**About this task**
Among the records below, the line containing "white brick D5:D6" marks the start. Output it and all lines after it exactly.

**Study material**

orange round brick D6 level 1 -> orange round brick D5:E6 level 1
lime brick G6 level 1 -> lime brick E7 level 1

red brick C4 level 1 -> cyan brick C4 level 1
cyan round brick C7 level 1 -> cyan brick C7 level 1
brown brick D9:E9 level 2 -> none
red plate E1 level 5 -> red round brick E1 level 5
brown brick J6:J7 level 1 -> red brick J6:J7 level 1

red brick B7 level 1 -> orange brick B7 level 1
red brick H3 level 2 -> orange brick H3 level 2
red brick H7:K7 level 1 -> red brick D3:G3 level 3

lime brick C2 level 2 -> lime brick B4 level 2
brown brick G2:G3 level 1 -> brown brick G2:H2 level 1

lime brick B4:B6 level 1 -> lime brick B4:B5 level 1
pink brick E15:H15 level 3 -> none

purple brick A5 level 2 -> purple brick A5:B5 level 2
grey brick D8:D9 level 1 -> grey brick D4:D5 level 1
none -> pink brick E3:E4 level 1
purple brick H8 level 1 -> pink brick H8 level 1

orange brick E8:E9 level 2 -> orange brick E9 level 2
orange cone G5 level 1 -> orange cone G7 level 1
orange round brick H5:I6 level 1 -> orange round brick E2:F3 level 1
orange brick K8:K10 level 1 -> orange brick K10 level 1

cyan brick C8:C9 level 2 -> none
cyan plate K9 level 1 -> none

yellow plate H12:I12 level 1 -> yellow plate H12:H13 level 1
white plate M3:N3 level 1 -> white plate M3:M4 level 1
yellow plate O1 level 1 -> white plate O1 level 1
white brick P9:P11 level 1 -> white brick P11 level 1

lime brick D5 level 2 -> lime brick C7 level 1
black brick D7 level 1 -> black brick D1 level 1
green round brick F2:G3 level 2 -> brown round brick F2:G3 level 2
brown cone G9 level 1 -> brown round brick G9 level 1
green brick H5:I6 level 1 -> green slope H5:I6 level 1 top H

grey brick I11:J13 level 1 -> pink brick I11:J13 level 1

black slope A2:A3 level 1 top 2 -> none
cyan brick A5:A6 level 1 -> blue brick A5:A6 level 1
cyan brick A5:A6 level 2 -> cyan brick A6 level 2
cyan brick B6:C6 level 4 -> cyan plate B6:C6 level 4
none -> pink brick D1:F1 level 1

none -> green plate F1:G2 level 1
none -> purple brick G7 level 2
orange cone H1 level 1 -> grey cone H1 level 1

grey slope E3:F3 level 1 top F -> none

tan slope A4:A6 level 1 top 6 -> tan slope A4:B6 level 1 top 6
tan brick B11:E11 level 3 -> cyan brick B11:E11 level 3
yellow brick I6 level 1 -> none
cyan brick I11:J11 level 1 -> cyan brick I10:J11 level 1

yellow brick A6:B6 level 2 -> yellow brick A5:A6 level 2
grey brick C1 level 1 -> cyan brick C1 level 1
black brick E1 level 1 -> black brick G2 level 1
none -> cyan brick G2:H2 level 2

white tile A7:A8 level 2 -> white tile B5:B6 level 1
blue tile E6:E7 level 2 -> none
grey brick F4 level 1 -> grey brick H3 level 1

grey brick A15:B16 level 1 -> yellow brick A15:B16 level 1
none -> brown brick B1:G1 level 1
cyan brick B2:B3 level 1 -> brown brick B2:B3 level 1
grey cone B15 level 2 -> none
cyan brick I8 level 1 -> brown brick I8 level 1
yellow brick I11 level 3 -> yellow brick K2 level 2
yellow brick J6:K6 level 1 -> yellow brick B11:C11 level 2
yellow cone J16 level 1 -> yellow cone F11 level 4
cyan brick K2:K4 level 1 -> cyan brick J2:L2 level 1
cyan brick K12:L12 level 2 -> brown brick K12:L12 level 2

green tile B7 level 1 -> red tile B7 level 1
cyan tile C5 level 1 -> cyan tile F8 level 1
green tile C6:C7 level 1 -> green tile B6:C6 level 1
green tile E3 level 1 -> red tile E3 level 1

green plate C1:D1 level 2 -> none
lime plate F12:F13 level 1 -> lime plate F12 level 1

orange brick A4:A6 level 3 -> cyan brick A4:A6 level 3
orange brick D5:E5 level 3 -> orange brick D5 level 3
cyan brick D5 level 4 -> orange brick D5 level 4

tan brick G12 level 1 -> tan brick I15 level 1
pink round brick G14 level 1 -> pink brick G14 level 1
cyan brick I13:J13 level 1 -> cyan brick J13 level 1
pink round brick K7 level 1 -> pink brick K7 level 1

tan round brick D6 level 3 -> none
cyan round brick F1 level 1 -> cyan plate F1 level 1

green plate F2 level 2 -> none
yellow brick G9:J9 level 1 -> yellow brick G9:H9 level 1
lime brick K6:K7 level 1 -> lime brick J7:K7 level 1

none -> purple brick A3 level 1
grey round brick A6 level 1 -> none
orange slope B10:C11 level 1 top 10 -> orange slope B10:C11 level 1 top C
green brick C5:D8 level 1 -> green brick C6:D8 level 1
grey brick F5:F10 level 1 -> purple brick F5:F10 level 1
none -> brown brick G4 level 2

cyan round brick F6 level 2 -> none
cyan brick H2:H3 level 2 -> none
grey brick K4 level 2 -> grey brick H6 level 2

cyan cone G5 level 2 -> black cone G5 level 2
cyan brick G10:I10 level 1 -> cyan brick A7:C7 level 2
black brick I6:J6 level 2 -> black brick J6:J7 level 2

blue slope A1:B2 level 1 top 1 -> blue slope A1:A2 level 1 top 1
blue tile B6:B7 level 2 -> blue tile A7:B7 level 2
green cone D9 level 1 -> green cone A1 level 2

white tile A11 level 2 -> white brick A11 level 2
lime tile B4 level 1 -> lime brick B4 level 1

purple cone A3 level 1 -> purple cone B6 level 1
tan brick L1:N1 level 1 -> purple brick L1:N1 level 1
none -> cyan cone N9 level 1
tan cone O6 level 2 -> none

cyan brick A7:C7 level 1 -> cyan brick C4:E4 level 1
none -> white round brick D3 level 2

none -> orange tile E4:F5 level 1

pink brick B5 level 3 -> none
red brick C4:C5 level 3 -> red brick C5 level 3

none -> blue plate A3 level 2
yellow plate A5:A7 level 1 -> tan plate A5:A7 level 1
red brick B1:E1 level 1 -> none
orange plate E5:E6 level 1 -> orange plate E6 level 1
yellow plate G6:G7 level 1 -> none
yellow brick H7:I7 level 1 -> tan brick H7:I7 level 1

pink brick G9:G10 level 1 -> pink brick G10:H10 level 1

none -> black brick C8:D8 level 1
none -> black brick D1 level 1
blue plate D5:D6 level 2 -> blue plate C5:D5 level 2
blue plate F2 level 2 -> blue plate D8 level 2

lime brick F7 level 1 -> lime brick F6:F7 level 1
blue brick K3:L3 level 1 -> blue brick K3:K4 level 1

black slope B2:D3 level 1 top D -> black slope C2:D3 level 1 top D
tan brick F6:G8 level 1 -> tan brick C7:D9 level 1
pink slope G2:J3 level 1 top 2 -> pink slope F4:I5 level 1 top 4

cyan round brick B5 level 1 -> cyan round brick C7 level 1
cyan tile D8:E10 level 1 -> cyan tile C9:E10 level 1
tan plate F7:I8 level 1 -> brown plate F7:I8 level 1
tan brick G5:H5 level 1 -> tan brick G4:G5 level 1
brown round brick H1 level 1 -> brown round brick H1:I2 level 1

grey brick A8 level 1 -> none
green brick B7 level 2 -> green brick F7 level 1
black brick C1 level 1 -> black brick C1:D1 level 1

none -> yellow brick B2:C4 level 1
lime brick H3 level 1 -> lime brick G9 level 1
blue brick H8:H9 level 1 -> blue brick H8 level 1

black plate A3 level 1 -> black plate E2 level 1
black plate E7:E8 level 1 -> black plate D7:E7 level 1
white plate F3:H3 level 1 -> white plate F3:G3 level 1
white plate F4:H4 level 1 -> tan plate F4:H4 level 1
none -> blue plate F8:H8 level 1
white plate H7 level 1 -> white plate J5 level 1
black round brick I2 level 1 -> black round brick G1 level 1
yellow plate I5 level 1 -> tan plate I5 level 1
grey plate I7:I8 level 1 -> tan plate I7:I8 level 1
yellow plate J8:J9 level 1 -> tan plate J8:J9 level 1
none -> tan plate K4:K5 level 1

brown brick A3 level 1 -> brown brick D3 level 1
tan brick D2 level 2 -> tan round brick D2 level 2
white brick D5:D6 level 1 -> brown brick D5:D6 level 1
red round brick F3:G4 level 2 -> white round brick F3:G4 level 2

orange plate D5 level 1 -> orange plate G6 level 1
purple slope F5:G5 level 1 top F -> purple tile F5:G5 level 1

**Written response**
white brick D5:D6 level 1 -> brown brick D5:D6 level 1
red round brick F3:G4 level 2 -> white round brick F3:G4 level 2

orange plate D5 level 1 -> orange plate G6 level 1
purple slope F5:G5 level 1 top F -> purple tile F5:G5 level 1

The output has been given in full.